DATASET ENTRIES.
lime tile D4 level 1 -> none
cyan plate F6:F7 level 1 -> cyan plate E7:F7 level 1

---

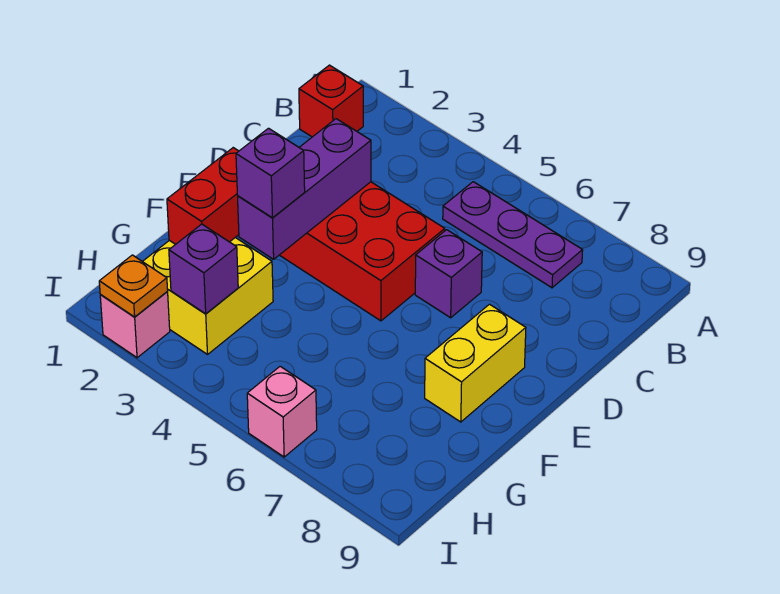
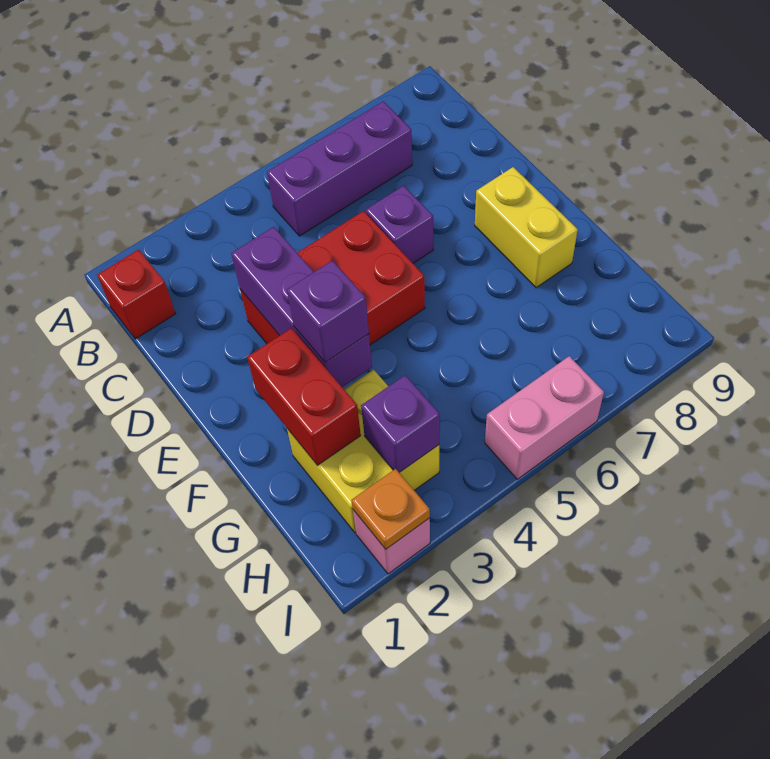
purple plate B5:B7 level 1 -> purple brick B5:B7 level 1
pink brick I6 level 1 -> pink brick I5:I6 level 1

TASK INSTRUCTIONS.
All that is wanted is a faithful reproduction of the line above with "purple plate B5:B7", the line with "pink brick I6", and every line in between.

SOLUTION FOR THIS TASK.
purple plate B5:B7 level 1 -> purple brick B5:B7 level 1
pink brick I6 level 1 -> pink brick I5:I6 level 1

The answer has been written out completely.